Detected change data

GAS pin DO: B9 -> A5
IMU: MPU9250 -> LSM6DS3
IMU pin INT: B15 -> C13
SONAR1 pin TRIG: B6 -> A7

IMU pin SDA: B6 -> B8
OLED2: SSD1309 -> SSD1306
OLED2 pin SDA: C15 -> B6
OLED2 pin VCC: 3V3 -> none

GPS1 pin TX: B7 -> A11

- [The task]:
Print the line containing "IMU pin SDA: B6 -> B8" and every line after it to the end of the records above, exactly as written, and nothing else.

- [Answer space]:
IMU pin SDA: B6 -> B8
OLED2: SSD1309 -> SSD1306
OLED2 pin SDA: C15 -> B6
OLED2 pin VCC: 3V3 -> none

GPS1 pin TX: B7 -> A11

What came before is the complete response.